» **Task goal**
Every line below containing the word "RESET" should be found and copied.

*** Opening Information shown ***

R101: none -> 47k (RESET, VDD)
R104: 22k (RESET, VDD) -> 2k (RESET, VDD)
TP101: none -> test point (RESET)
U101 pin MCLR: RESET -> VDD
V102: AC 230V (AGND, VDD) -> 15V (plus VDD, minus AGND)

*** Closing Information shown ***
*** Opening Information shown ***

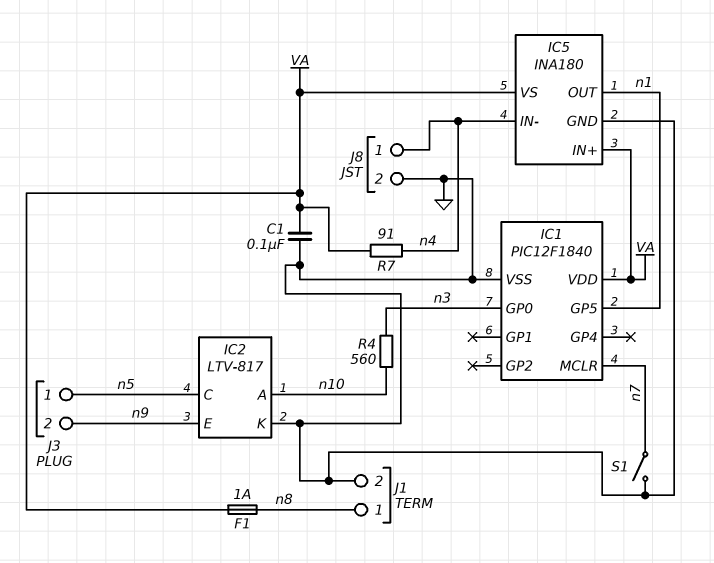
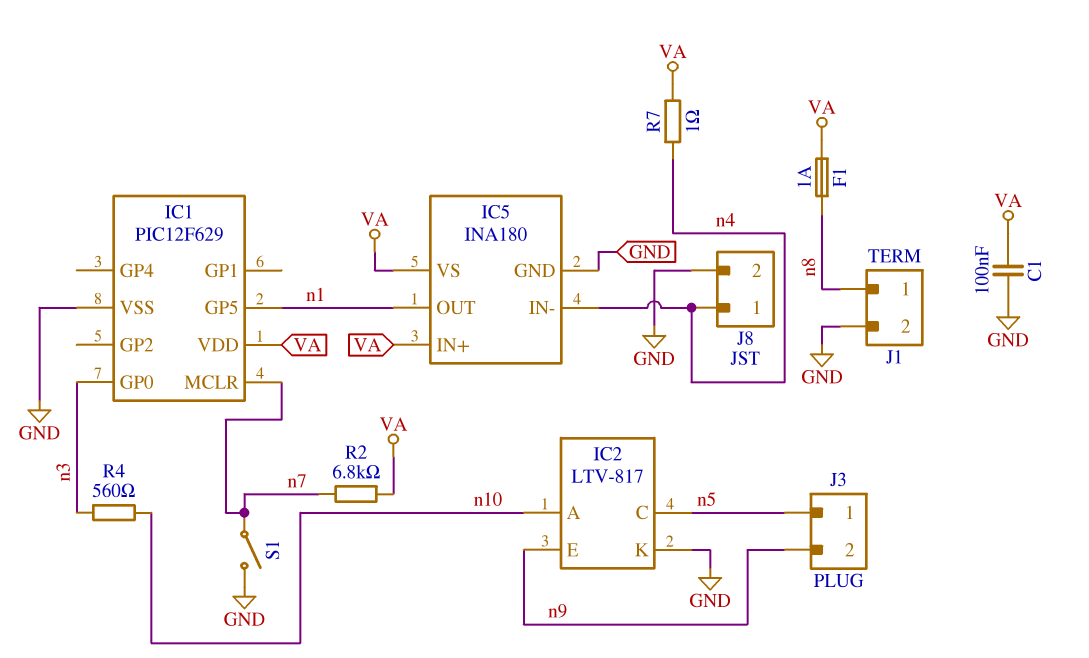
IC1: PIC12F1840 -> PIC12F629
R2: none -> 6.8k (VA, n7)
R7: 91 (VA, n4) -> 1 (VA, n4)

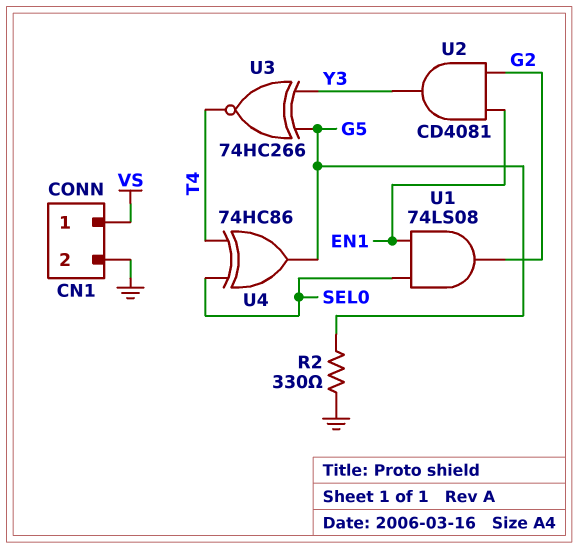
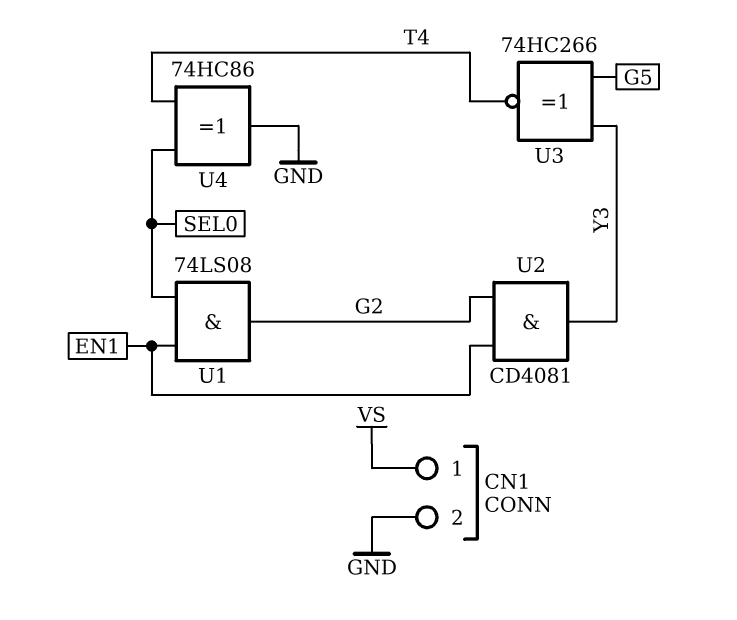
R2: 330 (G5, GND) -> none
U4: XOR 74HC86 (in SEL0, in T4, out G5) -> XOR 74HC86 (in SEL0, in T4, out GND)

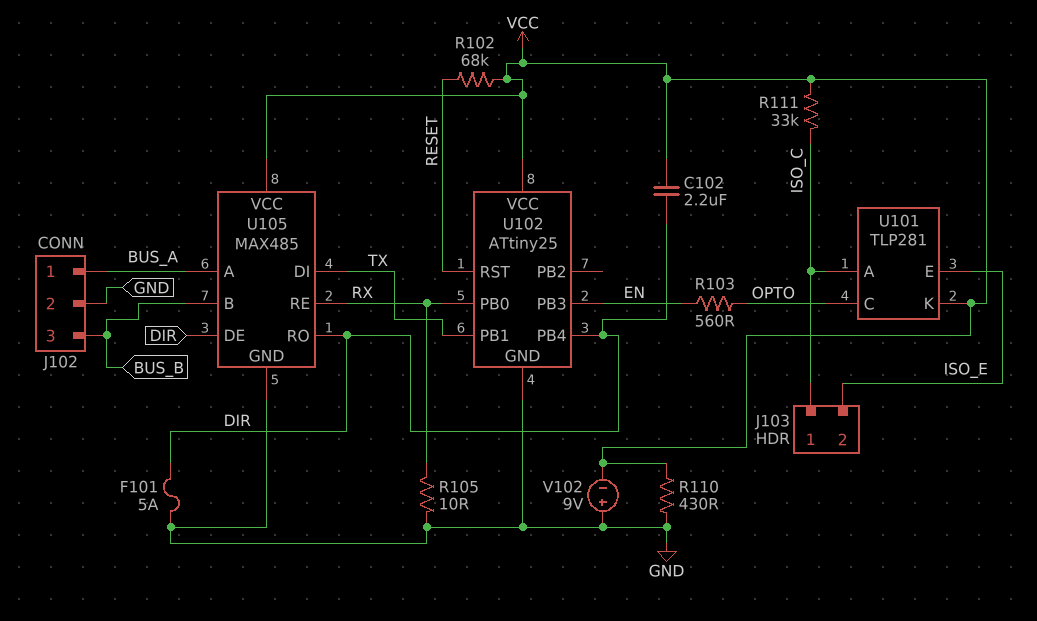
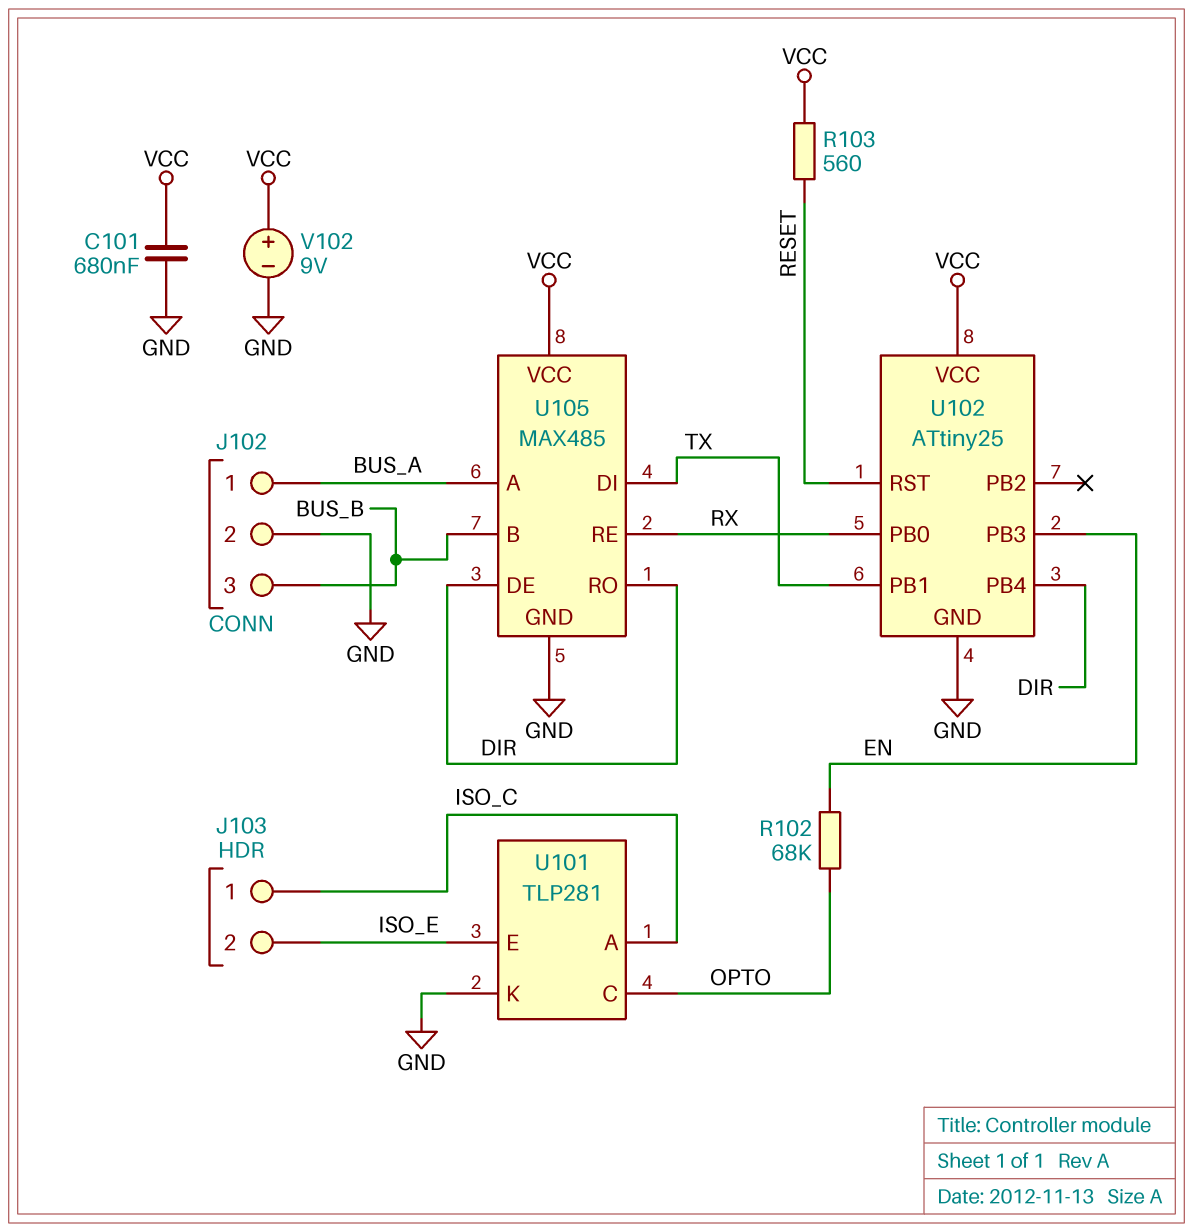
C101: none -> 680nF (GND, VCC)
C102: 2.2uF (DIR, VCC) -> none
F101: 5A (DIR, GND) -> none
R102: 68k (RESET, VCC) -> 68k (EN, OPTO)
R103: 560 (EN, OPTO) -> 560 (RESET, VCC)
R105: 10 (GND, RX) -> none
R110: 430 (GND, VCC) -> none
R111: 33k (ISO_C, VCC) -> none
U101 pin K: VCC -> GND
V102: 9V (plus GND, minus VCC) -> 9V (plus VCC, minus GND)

*** Closing Information shown ***

» **Output for this task**
R101: none -> 47k (RESET, VDD)
R104: 22k (RESET, VDD) -> 2k (RESET, VDD)
TP101: none -> test point (RESET)
U101 pin MCLR: RESET -> VDD
R102: 68k (RESET, VCC) -> 68k (EN, OPTO)
R103: 560 (EN, OPTO) -> 560 (RESET, VCC)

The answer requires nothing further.